### WORK INSTRUCTIONS:
What's needed is an exact copy of all the data below, without pictures.

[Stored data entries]
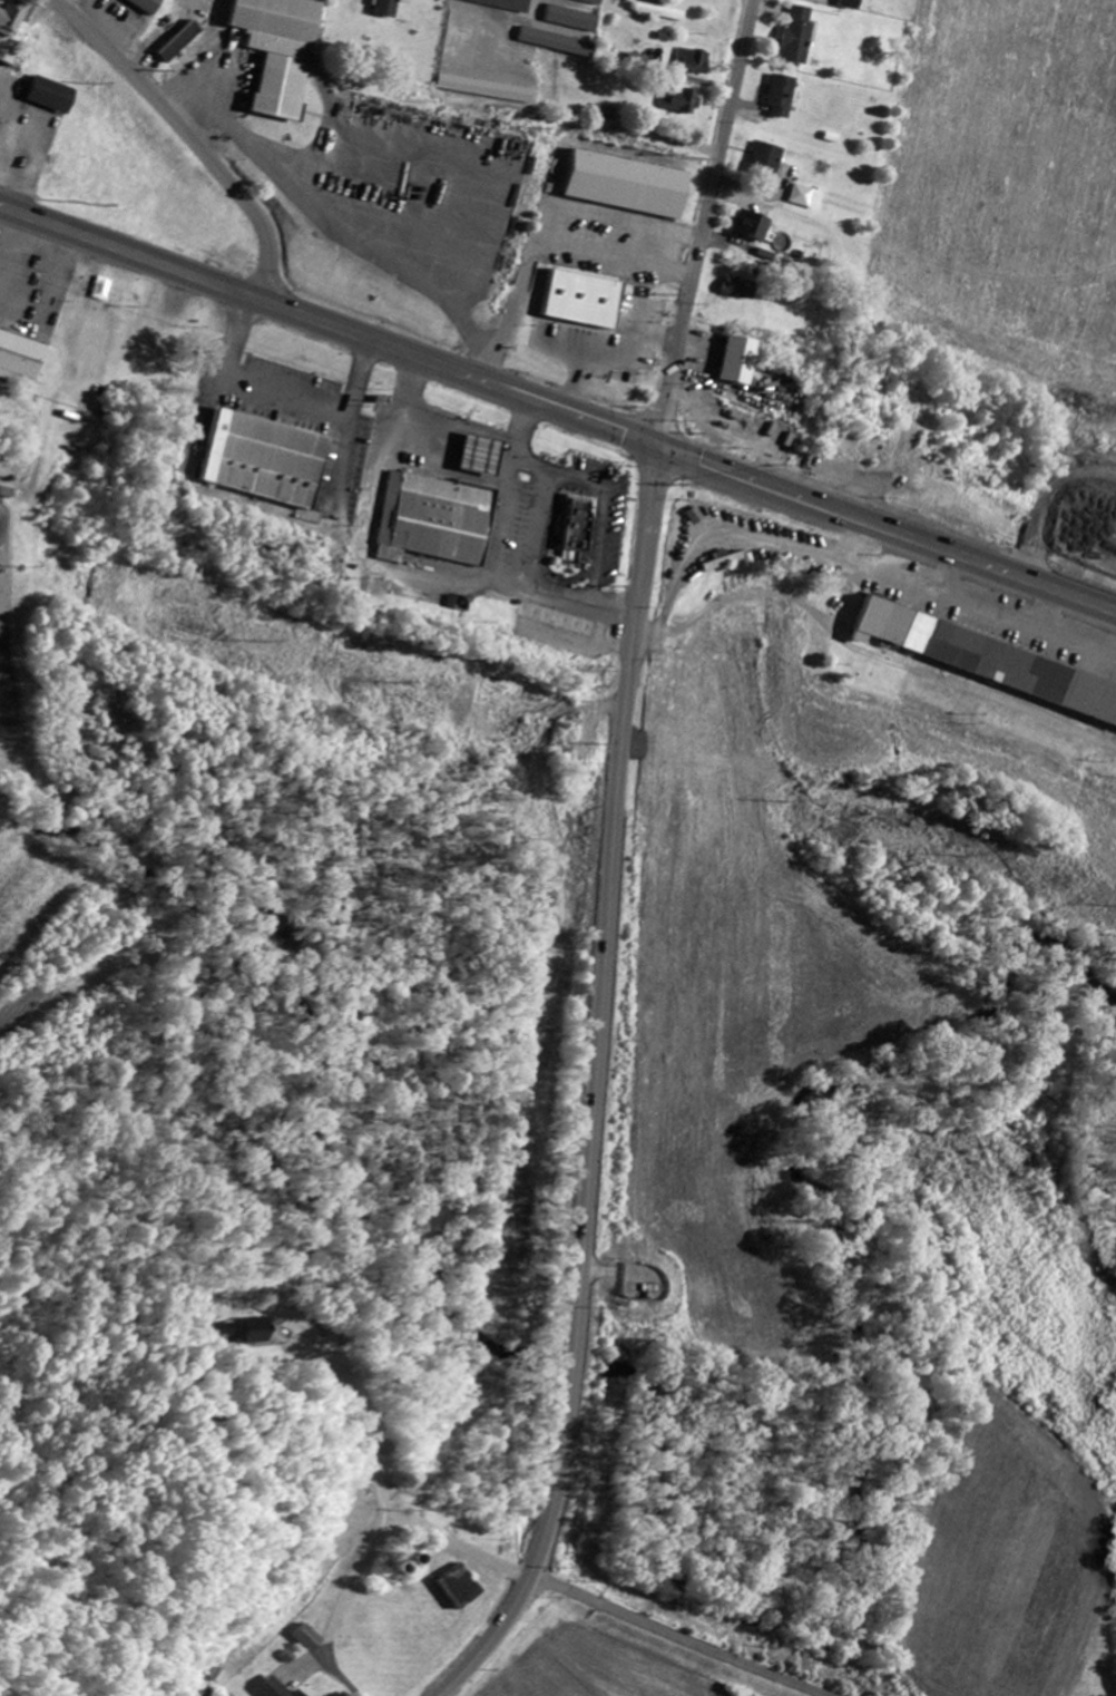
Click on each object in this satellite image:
building: (591, 2)
building: (146, 5)
building: (503, 5)
building: (851, 5)
building: (386, 9)
building: (660, 14)
road: (500, 17)
building: (11, 21)
building: (572, 21)
building: (799, 38)
building: (179, 44)
building: (557, 44)
building: (280, 52)
building: (692, 62)
building: (485, 91)
building: (52, 97)
building: (782, 99)
building: (679, 103)
building: (605, 114)
road: (187, 139)
building: (770, 160)
building: (623, 184)
building: (807, 199)
road: (706, 222)
building: (754, 228)
building: (740, 290)
building: (586, 302)
road: (329, 325)
building: (573, 325)
building: (735, 358)
building: (21, 362)
road: (282, 395)
traffic signals: (659, 444)
building: (478, 452)
building: (260, 457)
building: (440, 517)
building: (575, 525)
road: (888, 526)
building: (724, 562)
building: (555, 617)
building: (987, 658)
road: (592, 1086)
road: (374, 1438)
road: (390, 1564)
building: (466, 1587)
building: (316, 1640)
building: (279, 1689)
building: (302, 1694)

### RESPONSE BOX:
Click on each object in this satellite image:
building: (591, 2)
building: (146, 5)
building: (503, 5)
building: (851, 5)
building: (386, 9)
building: (660, 14)
road: (500, 17)
building: (11, 21)
building: (572, 21)
building: (799, 38)
building: (179, 44)
building: (557, 44)
building: (280, 52)
building: (692, 62)
building: (485, 91)
building: (52, 97)
building: (782, 99)
building: (679, 103)
building: (605, 114)
road: (187, 139)
building: (770, 160)
building: (623, 184)
building: (807, 199)
road: (706, 222)
building: (754, 228)
building: (740, 290)
building: (586, 302)
road: (329, 325)
building: (573, 325)
building: (735, 358)
building: (21, 362)
road: (282, 395)
traffic signals: (659, 444)
building: (478, 452)
building: (260, 457)
building: (440, 517)
building: (575, 525)
road: (888, 526)
building: (724, 562)
building: (555, 617)
building: (987, 658)
road: (592, 1086)
road: (374, 1438)
road: (390, 1564)
building: (466, 1587)
building: (316, 1640)
building: (279, 1689)
building: (302, 1694)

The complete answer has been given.